### Work task
Set down every record below exactly as it stands, minus the pictures.

Object correspondence data

BEGIN

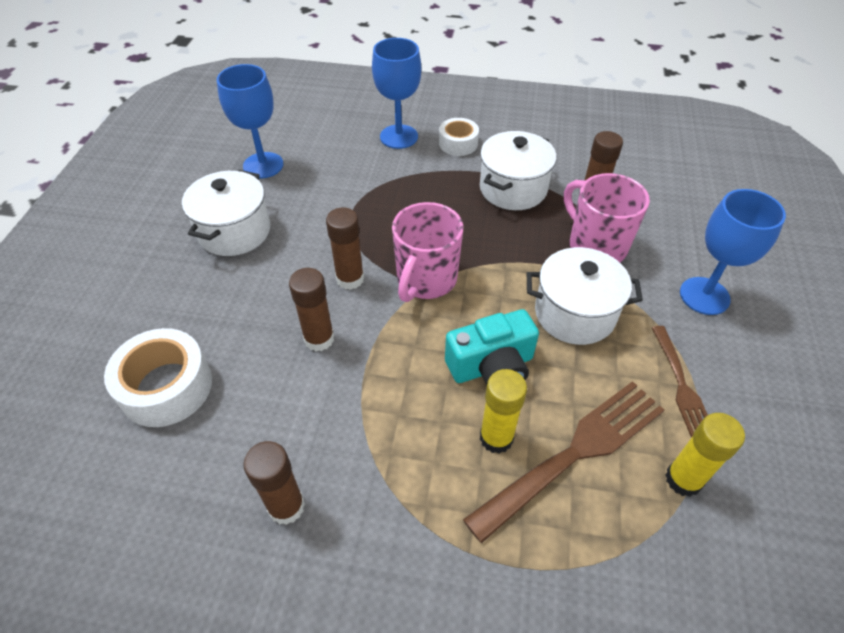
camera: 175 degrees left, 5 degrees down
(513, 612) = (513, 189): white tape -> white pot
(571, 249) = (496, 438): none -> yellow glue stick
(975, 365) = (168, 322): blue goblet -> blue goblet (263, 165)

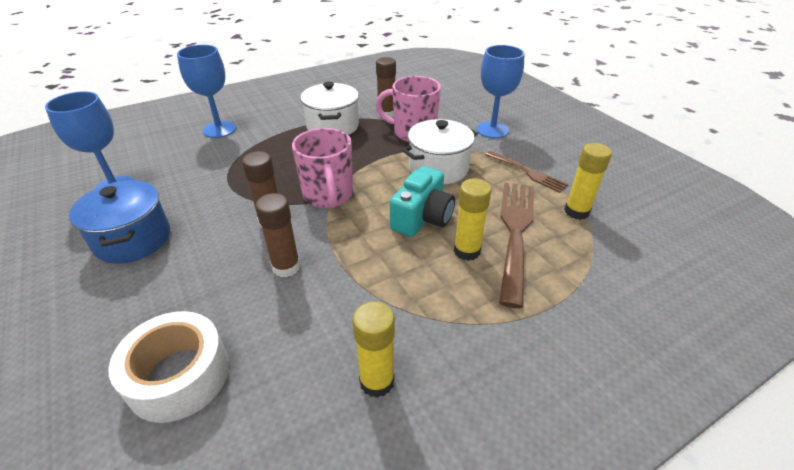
camera: 40 degrees left, 10 degrees down
(234, 231) = (133, 239): white pot -> blue pot
(286, 506) = (377, 381): brown glue stick -> yellow glue stick
(458, 143) = (269, 118): white tape -> none

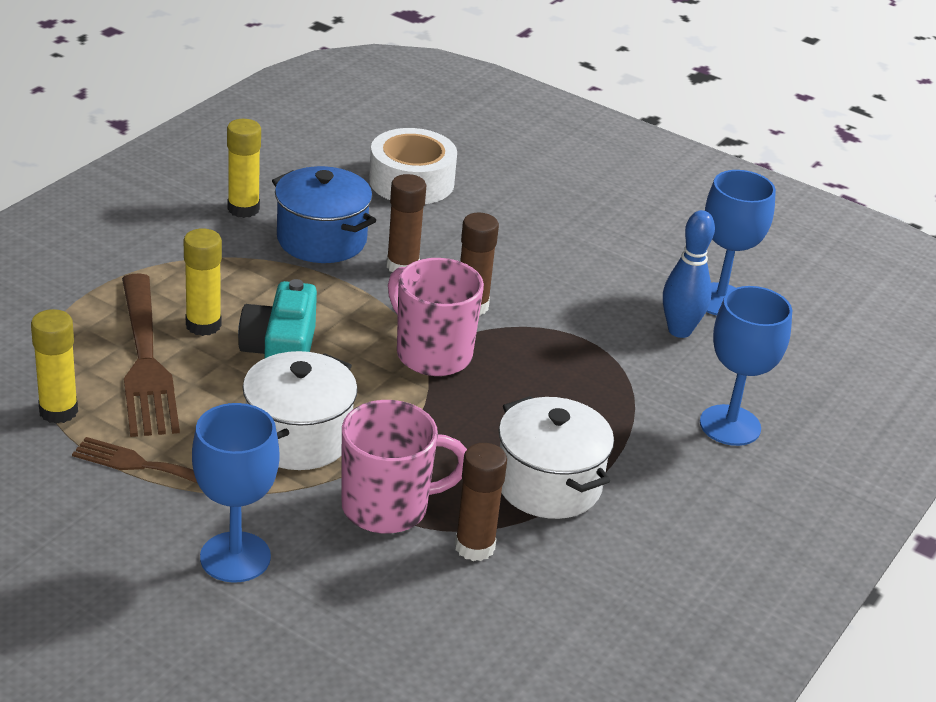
camera: 150 degrees right, 5 degrees down
(133, 239) = (602, 255): blue pot -> blue pot (321, 240)
(169, 176) = (679, 331): none -> blue bowling pin

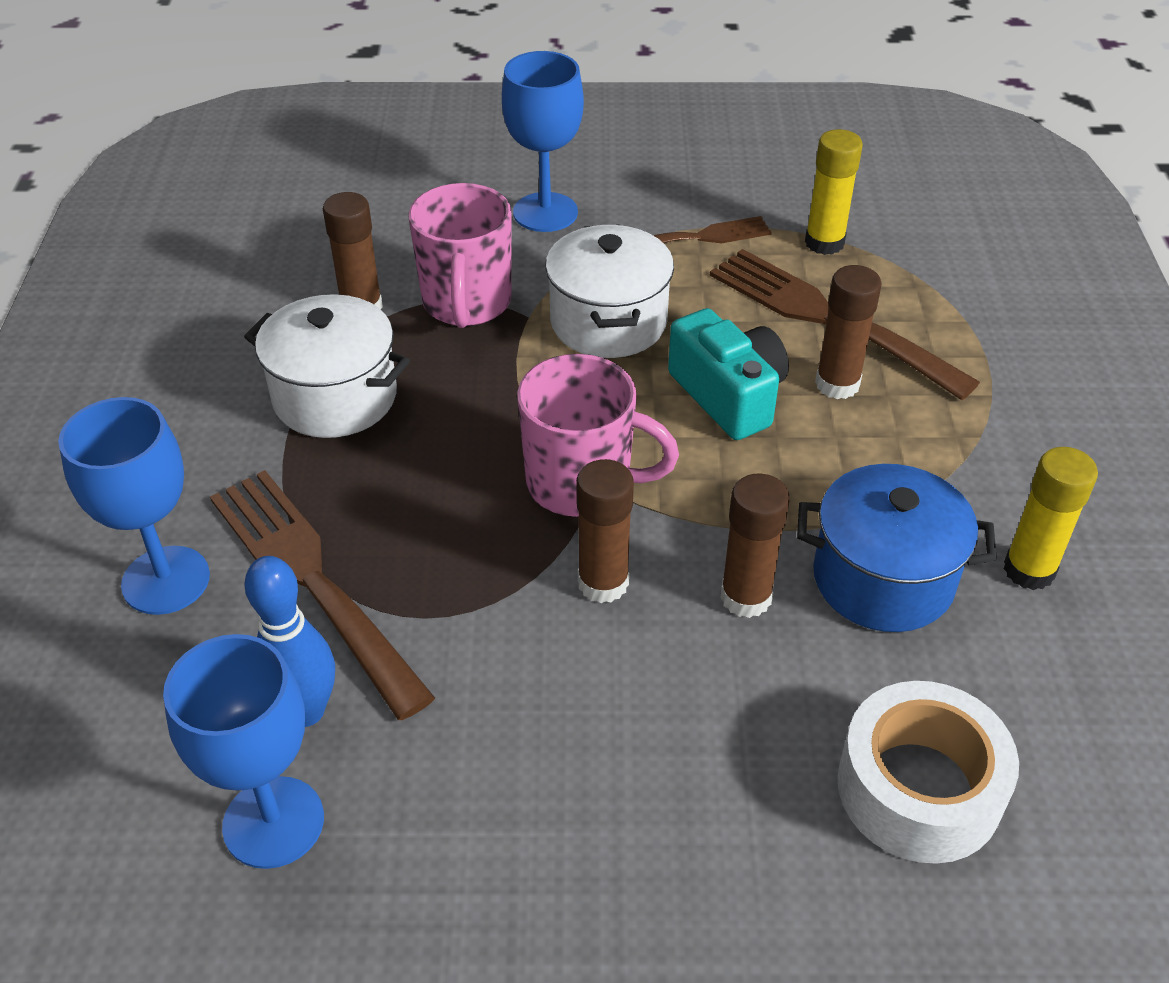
camera: 150 degrees right, 10 degrees up
(203, 325) = (837, 384): yellow glue stick -> brown glue stick
(387, 507) = (466, 303): pink mug -> pink mug turned 45 degrees counterclockwise
(638, 382) = (314, 582): none -> brown fork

END

### Reply to the exercise
camera: 175 degrees left, 5 degrees down
(513, 612) = (513, 189): white tape -> white pot
(571, 249) = (496, 438): none -> yellow glue stick
(975, 365) = (168, 322): blue goblet -> blue goblet (263, 165)

camera: 40 degrees left, 10 degrees down
(234, 231) = (133, 239): white pot -> blue pot
(286, 506) = (377, 381): brown glue stick -> yellow glue stick
(458, 143) = (269, 118): white tape -> none

camera: 150 degrees right, 5 degrees down
(133, 239) = (602, 255): blue pot -> blue pot (321, 240)
(169, 176) = (679, 331): none -> blue bowling pin

camera: 150 degrees right, 10 degrees up
(203, 325) = (837, 384): yellow glue stick -> brown glue stick
(387, 507) = (466, 303): pink mug -> pink mug turned 45 degrees counterclockwise
(638, 382) = (314, 582): none -> brown fork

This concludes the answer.